Problem — Copying nothing before it, reproduce the line that holds "D203: schottky (A" and every line after it in the data, exactly.

Information given —

★ ★ ★ ★ ★

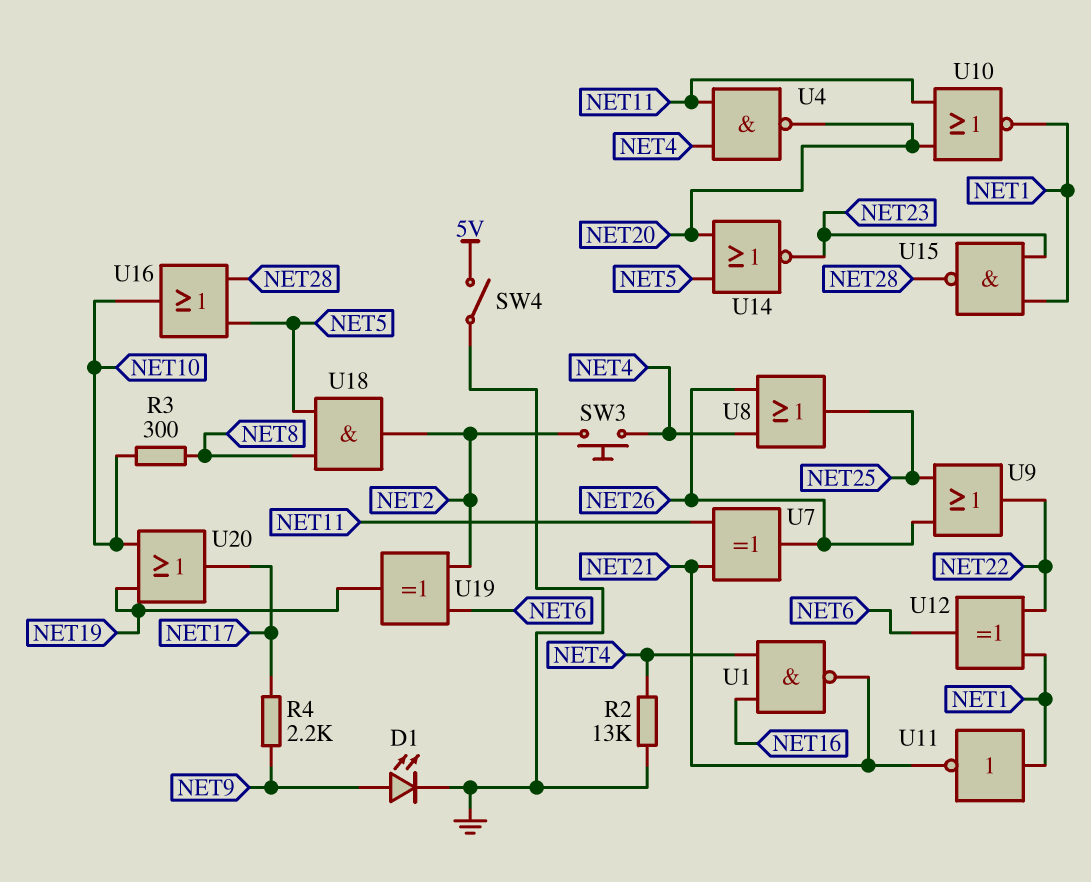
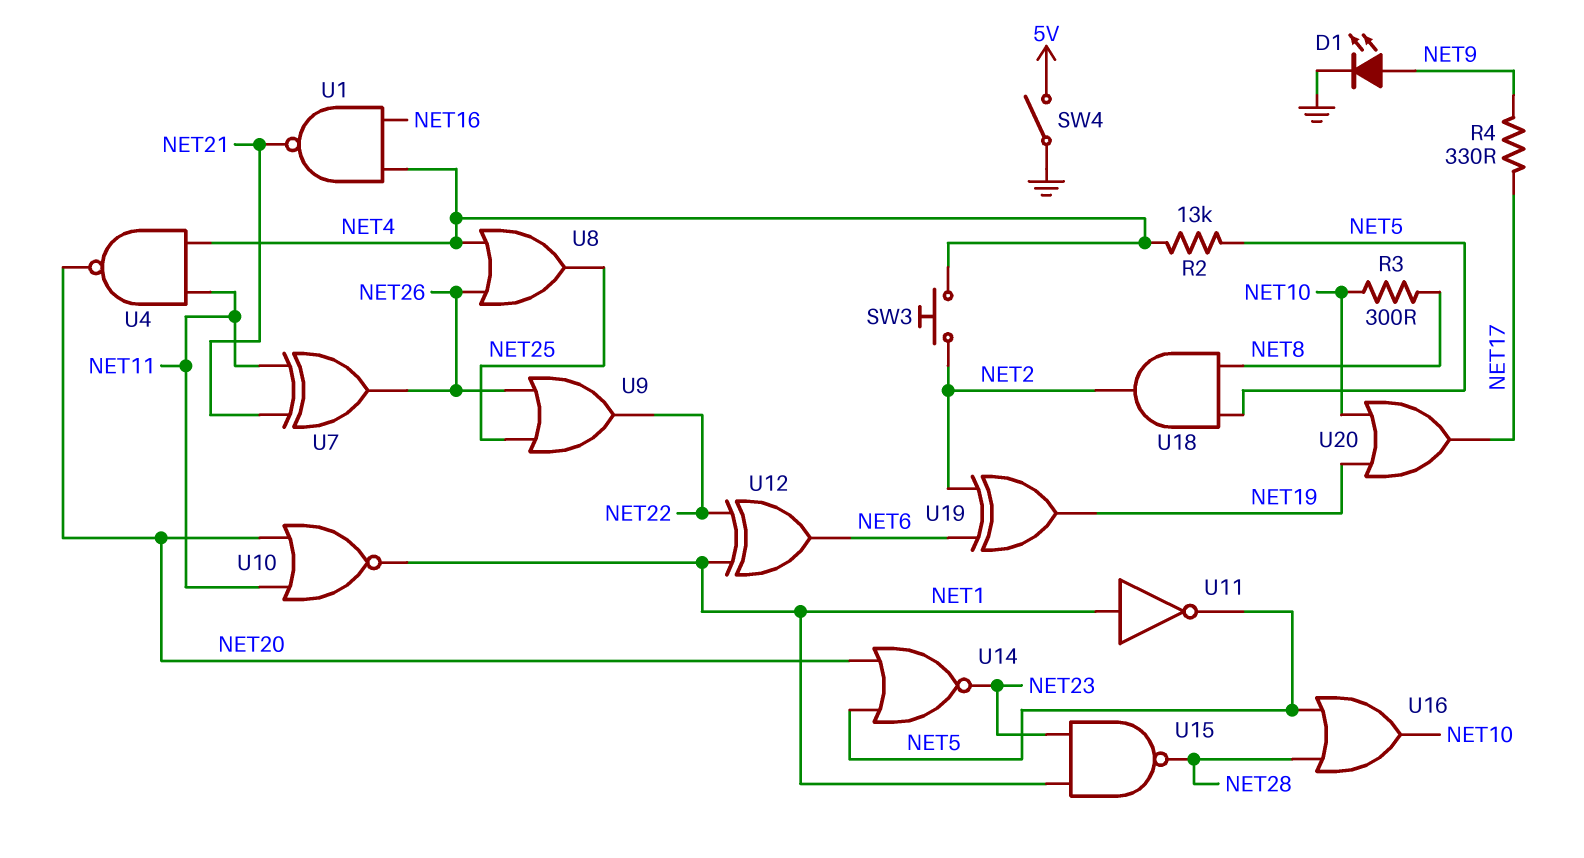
R2: 13k (GND, NET4) -> 13k (NET4, NET5)
R4: 2.2k (NET9, NET17) -> 330 (NET9, NET17)
U11: NOT (in NET1, out NET21) -> NOT (in NET1, out NET5)

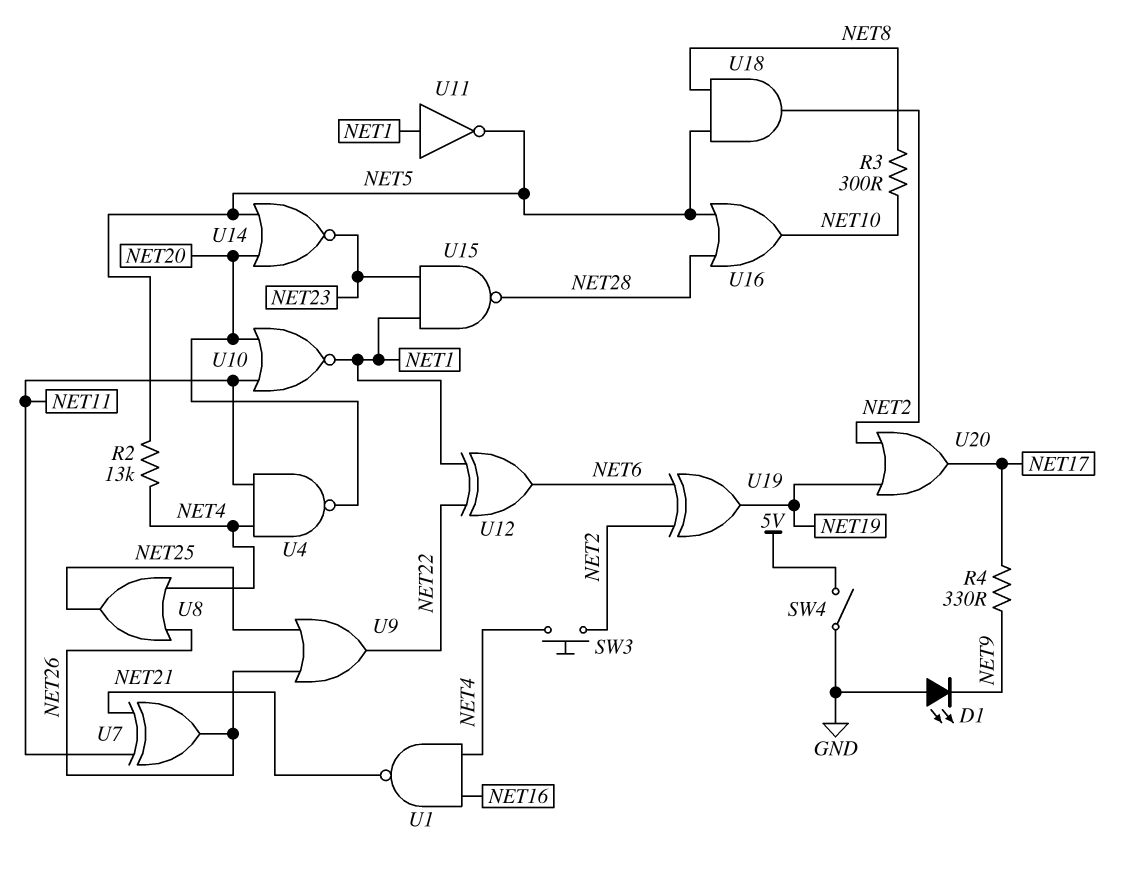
D1: LED (A NET9, K GND) -> LED (A GND, K NET9)
U20: OR (in NET10, in NET19, out NET17) -> OR (in NET2, in NET19, out NET17)

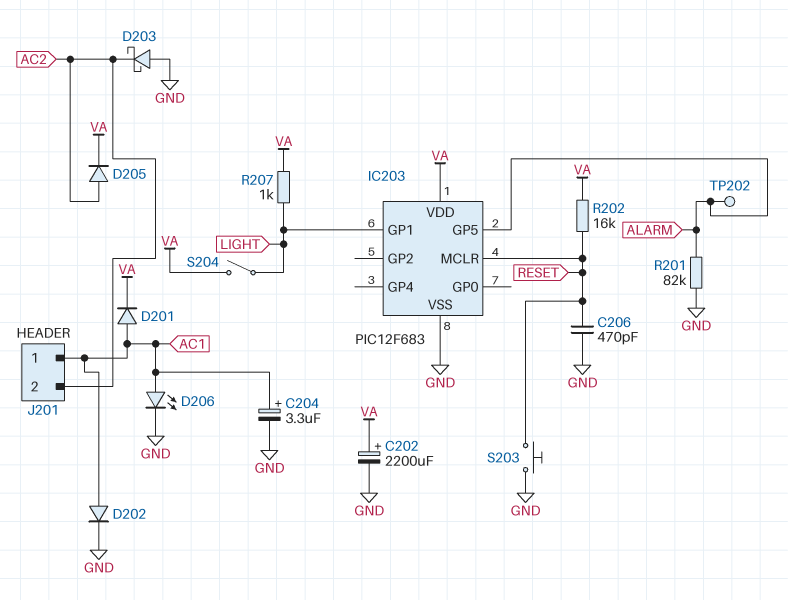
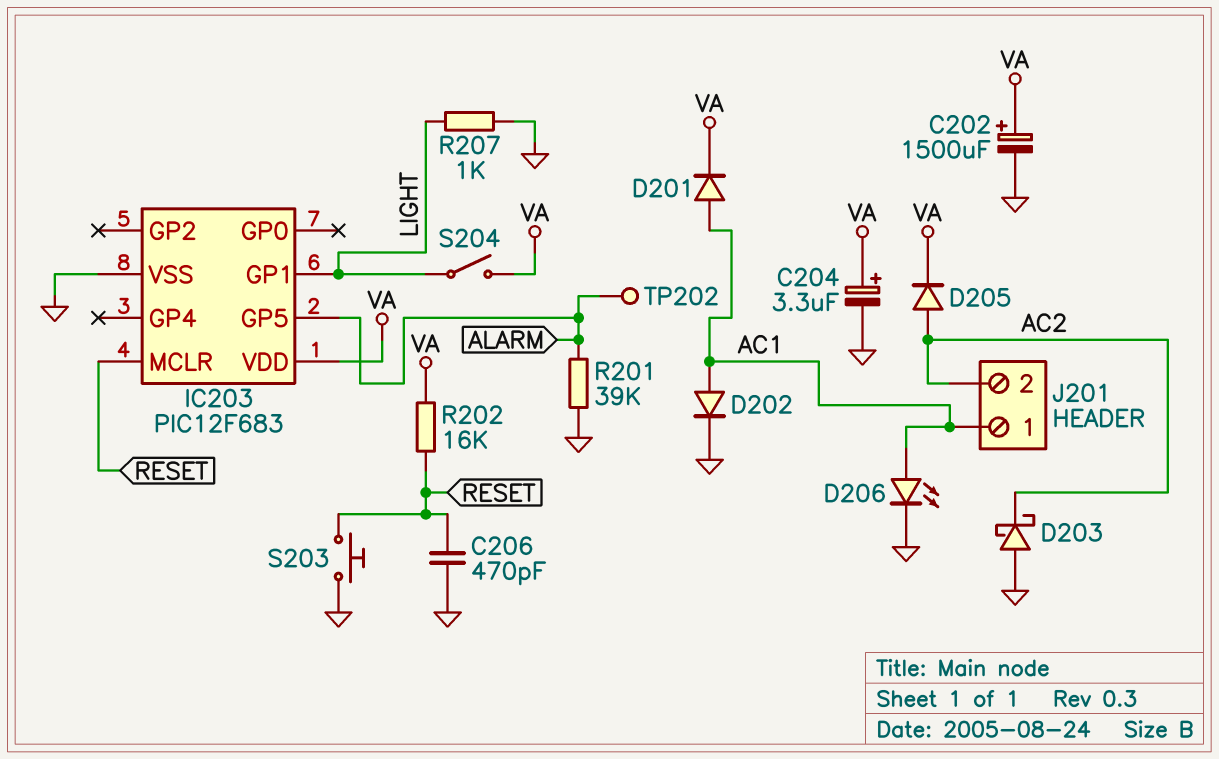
C202: 2200uF (plus VA, minus GND) -> 1500uF (plus VA, minus GND)
C204: 3.3uF (plus AC1, minus GND) -> 3.3uF (plus VA, minus GND)
R201: 82k (ALARM, GND) -> 39k (ALARM, GND)
R207: 1k (LIGHT, VA) -> 1k (GND, LIGHT)

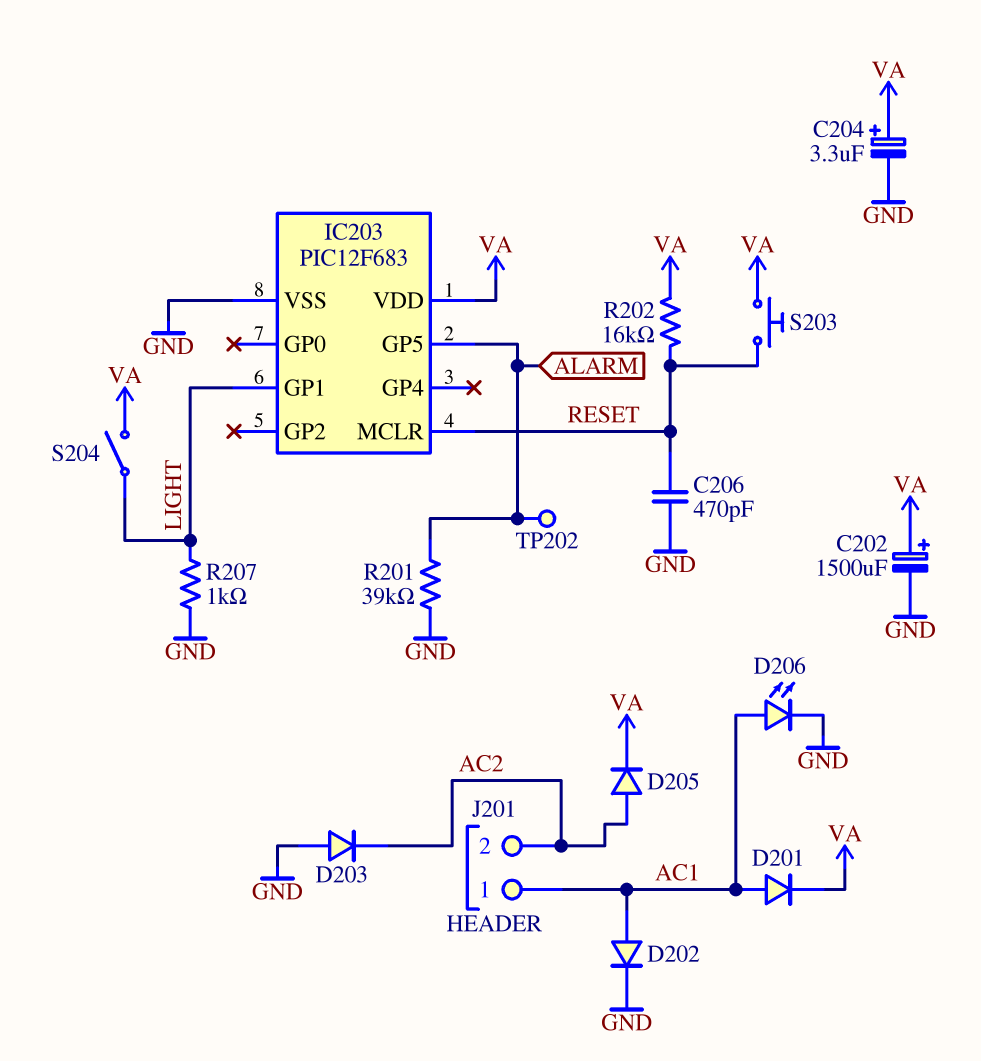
D203: schottky (A GND, K AC2) -> diode (A GND, K AC2)
S203: button (GND, RESET) -> button (RESET, VA)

★ ★ ★ ★ ★

Your solution —
D203: schottky (A GND, K AC2) -> diode (A GND, K AC2)
S203: button (GND, RESET) -> button (RESET, VA)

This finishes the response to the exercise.